◆ **Your goal**:
Please reproduce the line containing "R10: 20k (AOUT, LAMP) -> 1.5k (AOUT, LAMP)" and every line after it in the records below, exactly and with nothing else.

◆ **Exercise materials**:
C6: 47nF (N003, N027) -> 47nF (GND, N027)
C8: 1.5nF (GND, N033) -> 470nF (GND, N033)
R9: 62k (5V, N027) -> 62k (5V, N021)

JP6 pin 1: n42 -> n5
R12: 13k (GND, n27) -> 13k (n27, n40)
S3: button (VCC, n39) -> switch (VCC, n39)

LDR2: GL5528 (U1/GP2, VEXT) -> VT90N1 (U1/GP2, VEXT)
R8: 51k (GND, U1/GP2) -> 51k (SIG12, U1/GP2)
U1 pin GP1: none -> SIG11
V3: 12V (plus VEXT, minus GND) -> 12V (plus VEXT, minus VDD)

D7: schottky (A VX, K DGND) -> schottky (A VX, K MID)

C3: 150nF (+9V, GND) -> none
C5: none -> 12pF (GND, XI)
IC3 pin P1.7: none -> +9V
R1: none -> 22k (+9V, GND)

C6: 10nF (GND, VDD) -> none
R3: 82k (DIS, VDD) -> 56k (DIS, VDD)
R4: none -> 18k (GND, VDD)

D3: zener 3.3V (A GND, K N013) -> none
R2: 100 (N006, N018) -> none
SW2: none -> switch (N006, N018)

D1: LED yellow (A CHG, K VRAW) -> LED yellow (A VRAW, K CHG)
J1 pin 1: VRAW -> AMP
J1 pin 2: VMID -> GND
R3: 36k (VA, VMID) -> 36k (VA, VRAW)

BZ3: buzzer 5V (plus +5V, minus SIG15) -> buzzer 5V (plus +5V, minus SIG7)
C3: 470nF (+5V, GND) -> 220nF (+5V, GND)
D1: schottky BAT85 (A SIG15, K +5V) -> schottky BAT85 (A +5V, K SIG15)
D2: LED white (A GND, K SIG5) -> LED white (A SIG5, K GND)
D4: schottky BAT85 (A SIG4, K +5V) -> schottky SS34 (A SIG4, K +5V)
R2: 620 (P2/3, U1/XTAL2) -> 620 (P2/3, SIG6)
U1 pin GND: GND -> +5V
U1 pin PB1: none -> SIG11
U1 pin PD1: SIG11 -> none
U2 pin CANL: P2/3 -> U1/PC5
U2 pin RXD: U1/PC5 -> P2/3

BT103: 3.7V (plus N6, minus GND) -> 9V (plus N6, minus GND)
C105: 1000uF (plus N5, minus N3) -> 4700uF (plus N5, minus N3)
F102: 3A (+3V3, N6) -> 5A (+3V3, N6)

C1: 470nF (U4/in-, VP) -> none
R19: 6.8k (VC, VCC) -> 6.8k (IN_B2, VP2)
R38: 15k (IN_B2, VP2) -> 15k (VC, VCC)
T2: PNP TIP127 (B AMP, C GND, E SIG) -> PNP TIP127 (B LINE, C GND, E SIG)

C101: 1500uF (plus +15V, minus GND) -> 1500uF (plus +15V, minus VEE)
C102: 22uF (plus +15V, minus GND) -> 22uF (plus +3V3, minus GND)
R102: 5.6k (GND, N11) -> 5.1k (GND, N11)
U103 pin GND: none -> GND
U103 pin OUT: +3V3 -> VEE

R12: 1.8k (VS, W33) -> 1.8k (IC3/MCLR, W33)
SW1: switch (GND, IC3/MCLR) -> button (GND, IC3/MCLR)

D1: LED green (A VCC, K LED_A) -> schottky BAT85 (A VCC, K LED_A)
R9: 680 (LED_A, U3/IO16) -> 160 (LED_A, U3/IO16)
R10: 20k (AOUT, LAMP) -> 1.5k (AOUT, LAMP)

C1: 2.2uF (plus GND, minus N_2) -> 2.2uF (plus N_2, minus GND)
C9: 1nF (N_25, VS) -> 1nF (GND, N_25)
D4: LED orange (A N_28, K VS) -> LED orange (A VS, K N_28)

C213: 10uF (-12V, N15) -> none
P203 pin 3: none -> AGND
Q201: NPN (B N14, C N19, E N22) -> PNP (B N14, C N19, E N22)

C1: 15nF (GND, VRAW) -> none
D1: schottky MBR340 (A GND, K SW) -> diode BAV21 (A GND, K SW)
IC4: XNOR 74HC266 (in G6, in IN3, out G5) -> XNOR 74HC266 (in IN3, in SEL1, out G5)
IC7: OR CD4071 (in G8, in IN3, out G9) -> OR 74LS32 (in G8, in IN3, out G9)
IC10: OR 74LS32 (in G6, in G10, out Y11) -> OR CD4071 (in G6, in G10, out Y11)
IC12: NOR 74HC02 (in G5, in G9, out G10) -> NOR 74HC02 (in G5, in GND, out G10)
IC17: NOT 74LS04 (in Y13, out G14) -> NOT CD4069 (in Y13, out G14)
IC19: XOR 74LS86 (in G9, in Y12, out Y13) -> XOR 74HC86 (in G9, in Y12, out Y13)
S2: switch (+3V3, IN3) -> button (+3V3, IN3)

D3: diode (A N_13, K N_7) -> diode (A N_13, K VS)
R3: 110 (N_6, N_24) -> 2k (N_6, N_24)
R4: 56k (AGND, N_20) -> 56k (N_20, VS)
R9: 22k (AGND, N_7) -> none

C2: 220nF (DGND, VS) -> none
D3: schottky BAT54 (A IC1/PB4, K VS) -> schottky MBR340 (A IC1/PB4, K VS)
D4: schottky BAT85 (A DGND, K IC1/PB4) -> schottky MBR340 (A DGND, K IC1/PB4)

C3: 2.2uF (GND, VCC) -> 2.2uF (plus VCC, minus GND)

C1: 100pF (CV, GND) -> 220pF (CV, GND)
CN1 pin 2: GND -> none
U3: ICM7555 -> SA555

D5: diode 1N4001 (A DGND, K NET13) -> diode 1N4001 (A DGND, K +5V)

◆ **Result for this exercise**:
R10: 20k (AOUT, LAMP) -> 1.5k (AOUT, LAMP)

C1: 2.2uF (plus GND, minus N_2) -> 2.2uF (plus N_2, minus GND)
C9: 1nF (N_25, VS) -> 1nF (GND, N_25)
D4: LED orange (A N_28, K VS) -> LED orange (A VS, K N_28)

C213: 10uF (-12V, N15) -> none
P203 pin 3: none -> AGND
Q201: NPN (B N14, C N19, E N22) -> PNP (B N14, C N19, E N22)

C1: 15nF (GND, VRAW) -> none
D1: schottky MBR340 (A GND, K SW) -> diode BAV21 (A GND, K SW)
IC4: XNOR 74HC266 (in G6, in IN3, out G5) -> XNOR 74HC266 (in IN3, in SEL1, out G5)
IC7: OR CD4071 (in G8, in IN3, out G9) -> OR 74LS32 (in G8, in IN3, out G9)
IC10: OR 74LS32 (in G6, in G10, out Y11) -> OR CD4071 (in G6, in G10, out Y11)
IC12: NOR 74HC02 (in G5, in G9, out G10) -> NOR 74HC02 (in G5, in GND, out G10)
IC17: NOT 74LS04 (in Y13, out G14) -> NOT CD4069 (in Y13, out G14)
IC19: XOR 74LS86 (in G9, in Y12, out Y13) -> XOR 74HC86 (in G9, in Y12, out Y13)
S2: switch (+3V3, IN3) -> button (+3V3, IN3)

D3: diode (A N_13, K N_7) -> diode (A N_13, K VS)
R3: 110 (N_6, N_24) -> 2k (N_6, N_24)
R4: 56k (AGND, N_20) -> 56k (N_20, VS)
R9: 22k (AGND, N_7) -> none

C2: 220nF (DGND, VS) -> none
D3: schottky BAT54 (A IC1/PB4, K VS) -> schottky MBR340 (A IC1/PB4, K VS)
D4: schottky BAT85 (A DGND, K IC1/PB4) -> schottky MBR340 (A DGND, K IC1/PB4)

C3: 2.2uF (GND, VCC) -> 2.2uF (plus VCC, minus GND)

C1: 100pF (CV, GND) -> 220pF (CV, GND)
CN1 pin 2: GND -> none
U3: ICM7555 -> SA555

D5: diode 1N4001 (A DGND, K NET13) -> diode 1N4001 (A DGND, K +5V)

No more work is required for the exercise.